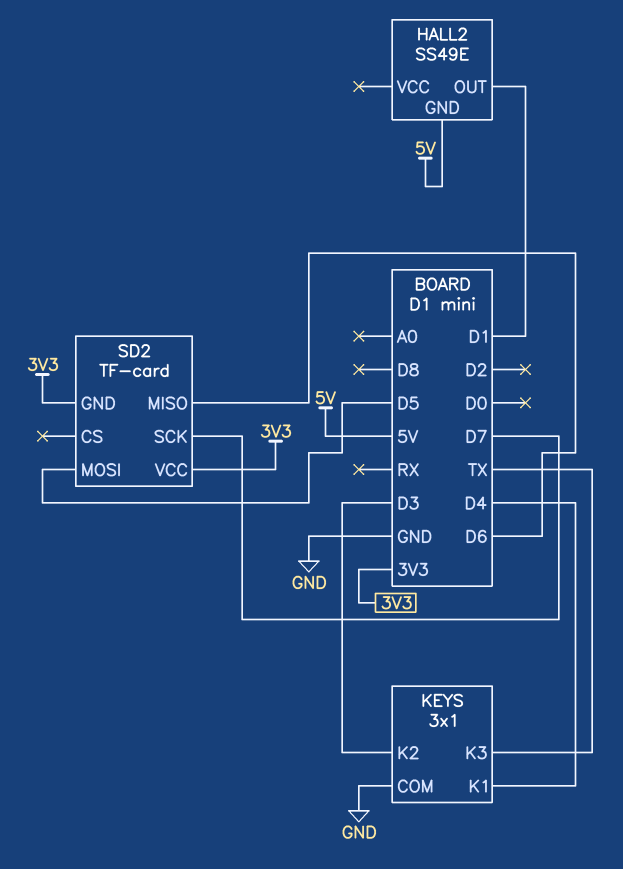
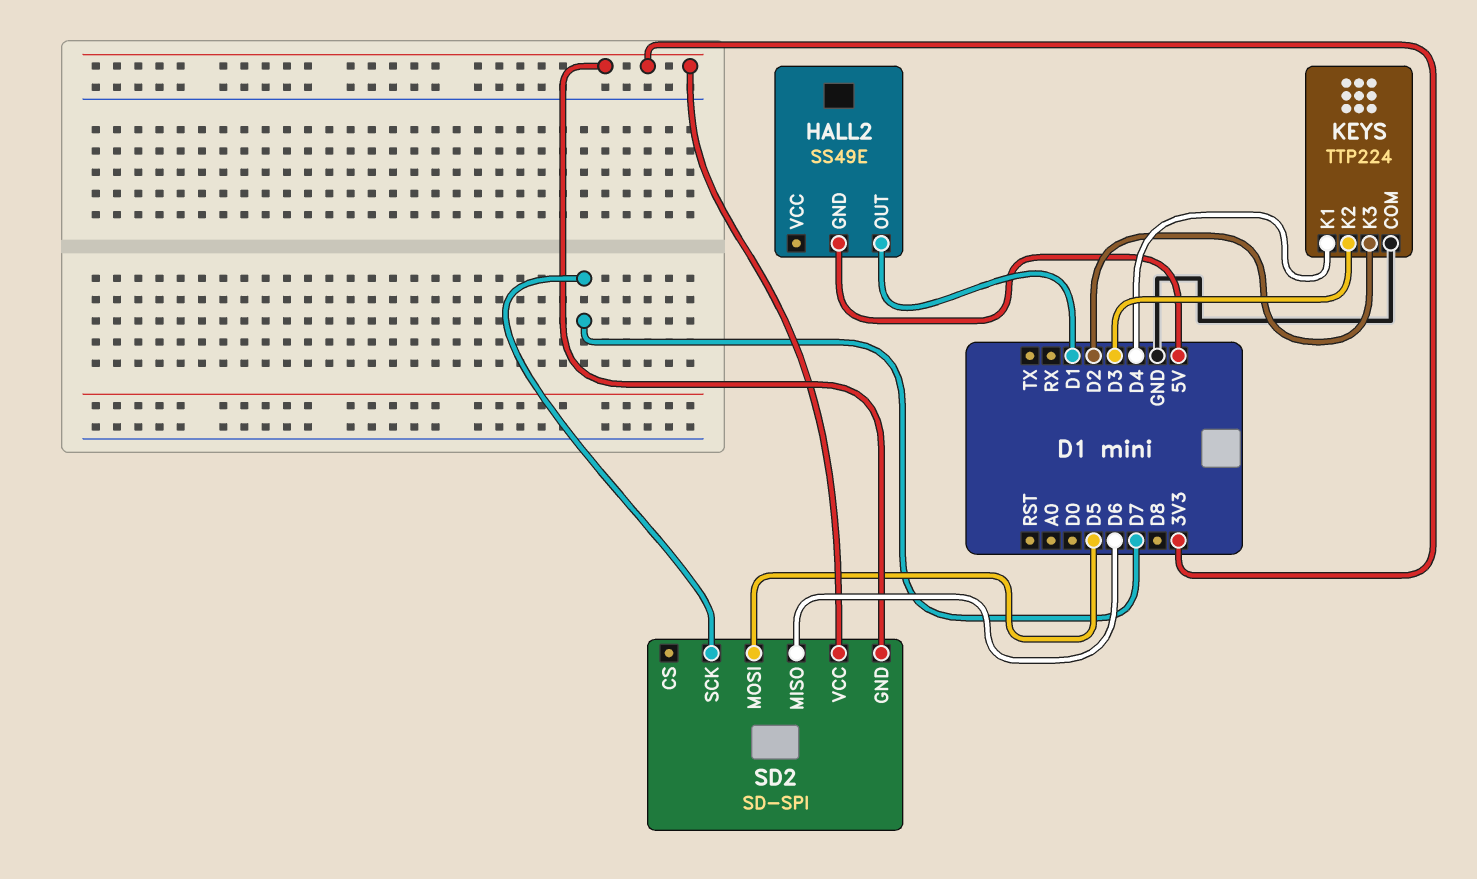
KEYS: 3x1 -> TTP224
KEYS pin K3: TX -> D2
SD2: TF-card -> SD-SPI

--

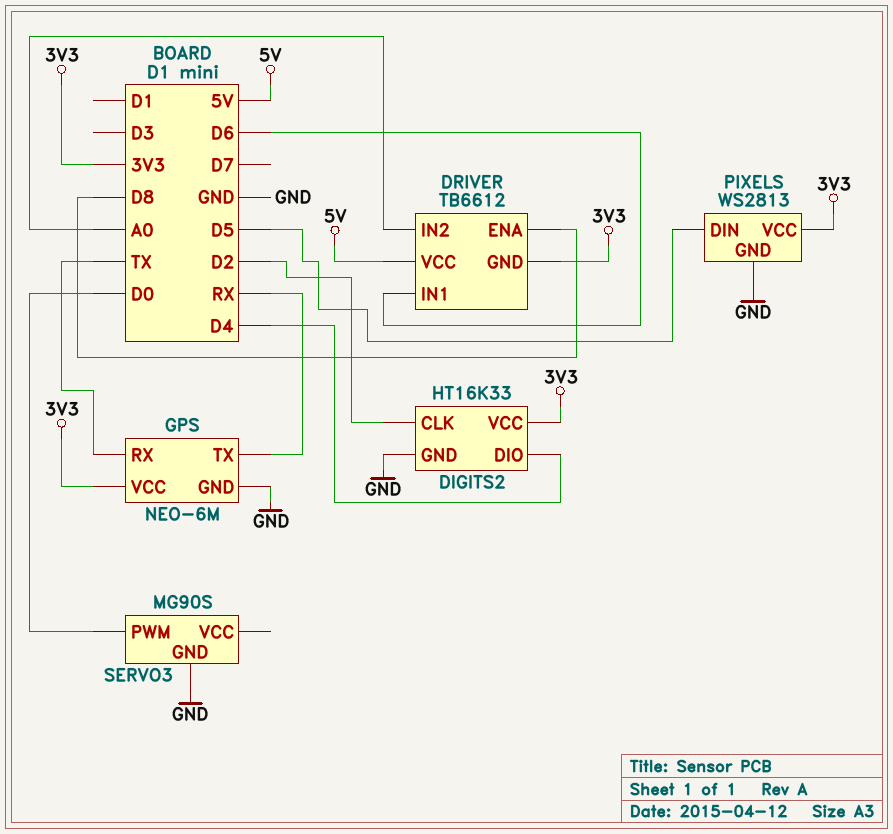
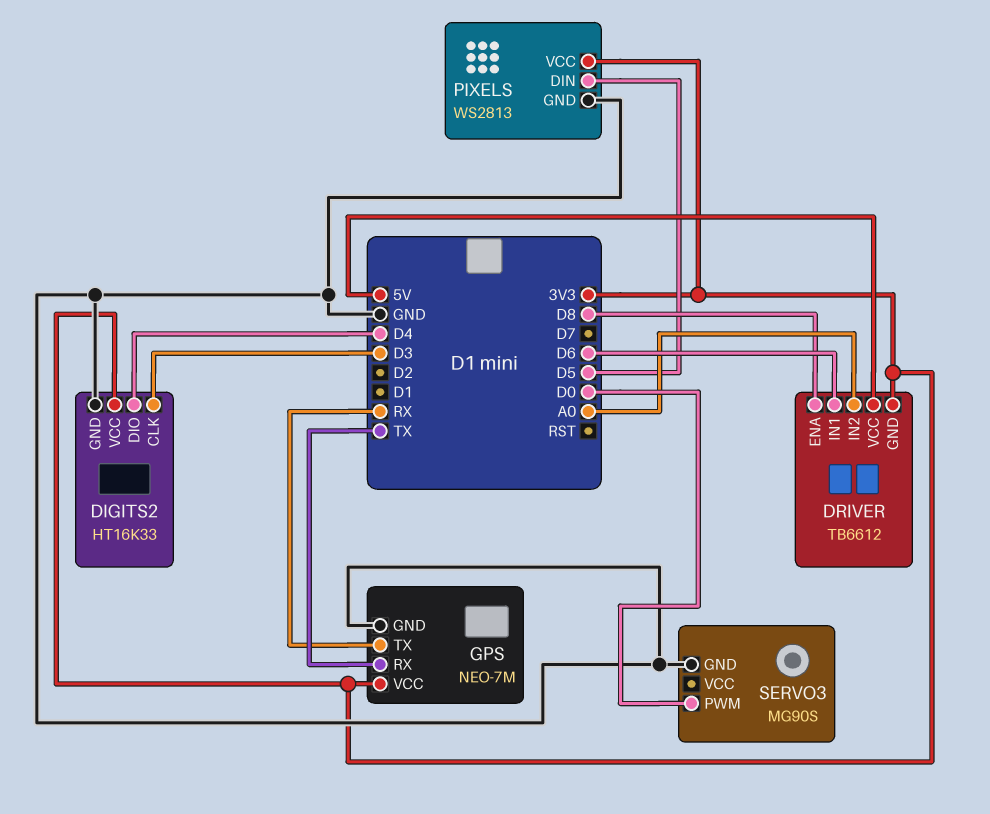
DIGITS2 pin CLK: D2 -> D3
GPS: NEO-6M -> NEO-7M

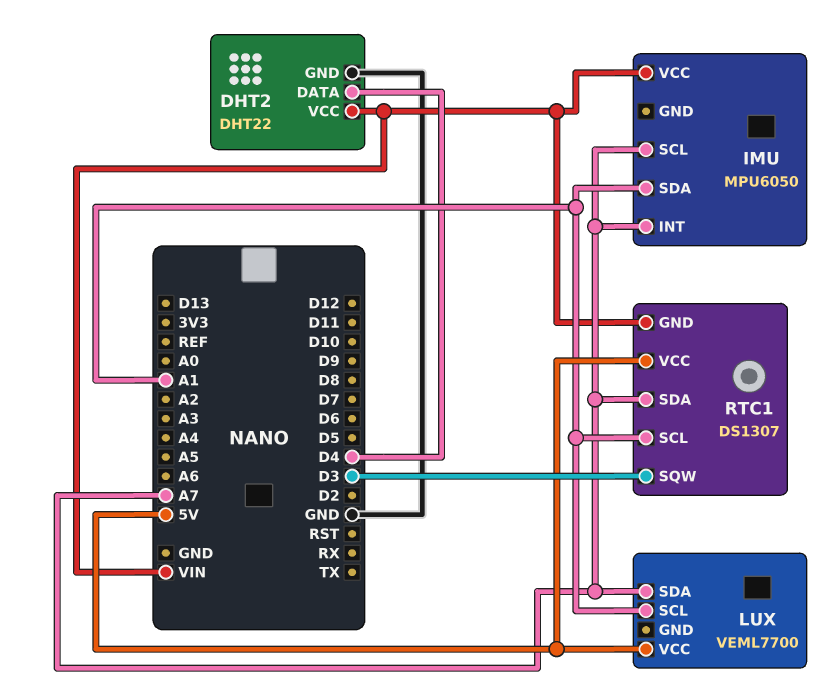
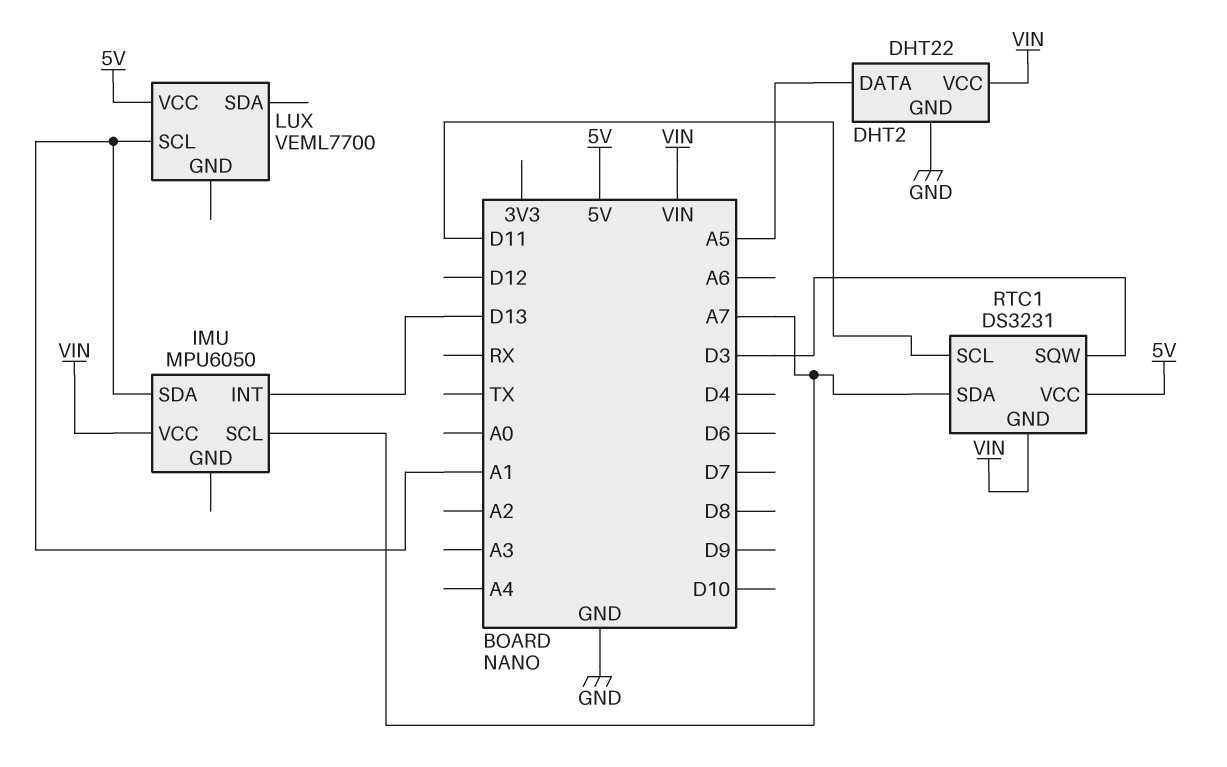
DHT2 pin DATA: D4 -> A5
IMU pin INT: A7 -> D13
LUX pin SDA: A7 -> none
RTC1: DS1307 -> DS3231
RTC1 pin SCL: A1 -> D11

==

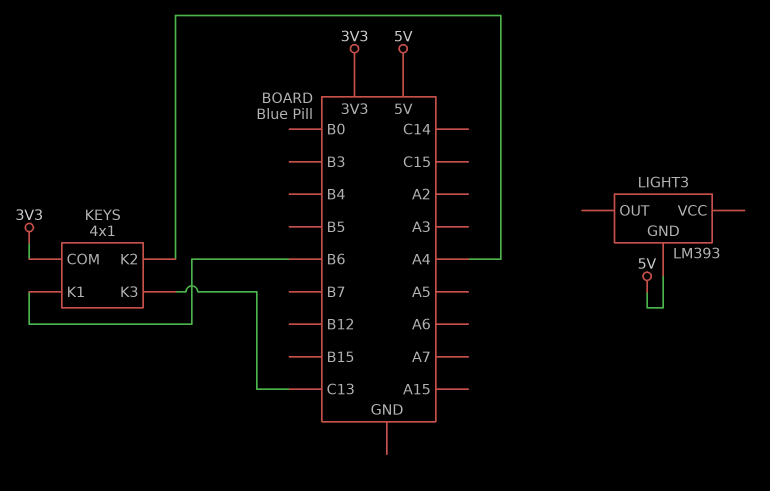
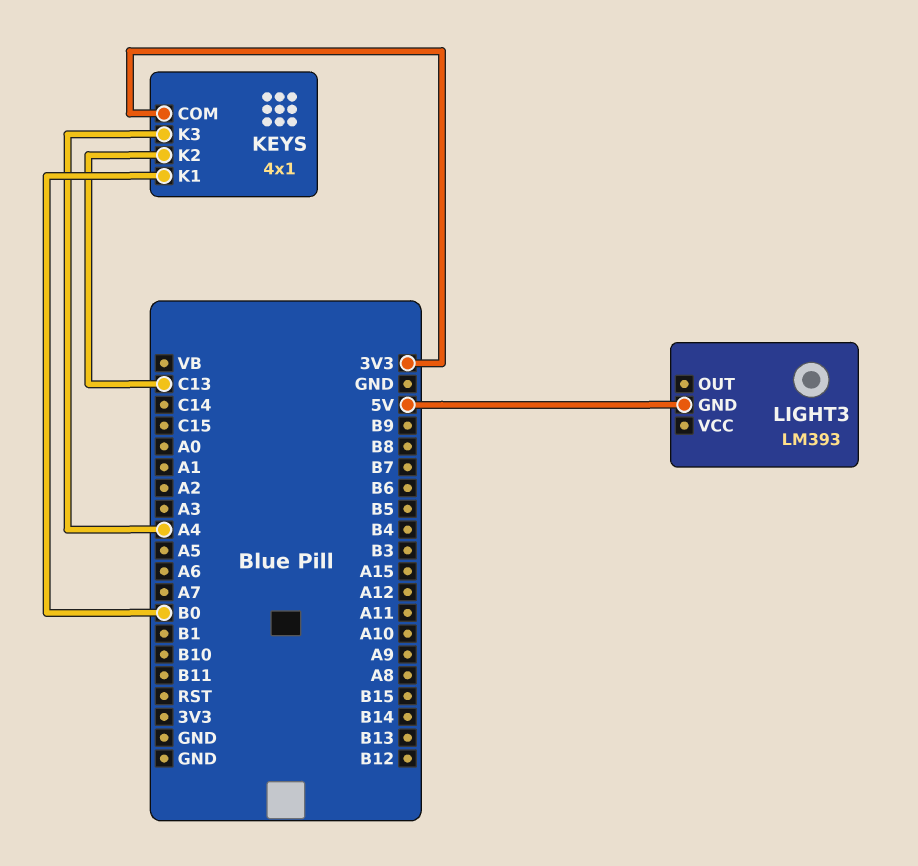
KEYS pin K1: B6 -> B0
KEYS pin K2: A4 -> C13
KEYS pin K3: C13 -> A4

### EXERCISE
Copy each line of the listing above that includes the word "KEYS".

### EXERCISE SOLUTION
KEYS: 3x1 -> TTP224
KEYS pin K3: TX -> D2
KEYS pin K1: B6 -> B0
KEYS pin K2: A4 -> C13
KEYS pin K3: C13 -> A4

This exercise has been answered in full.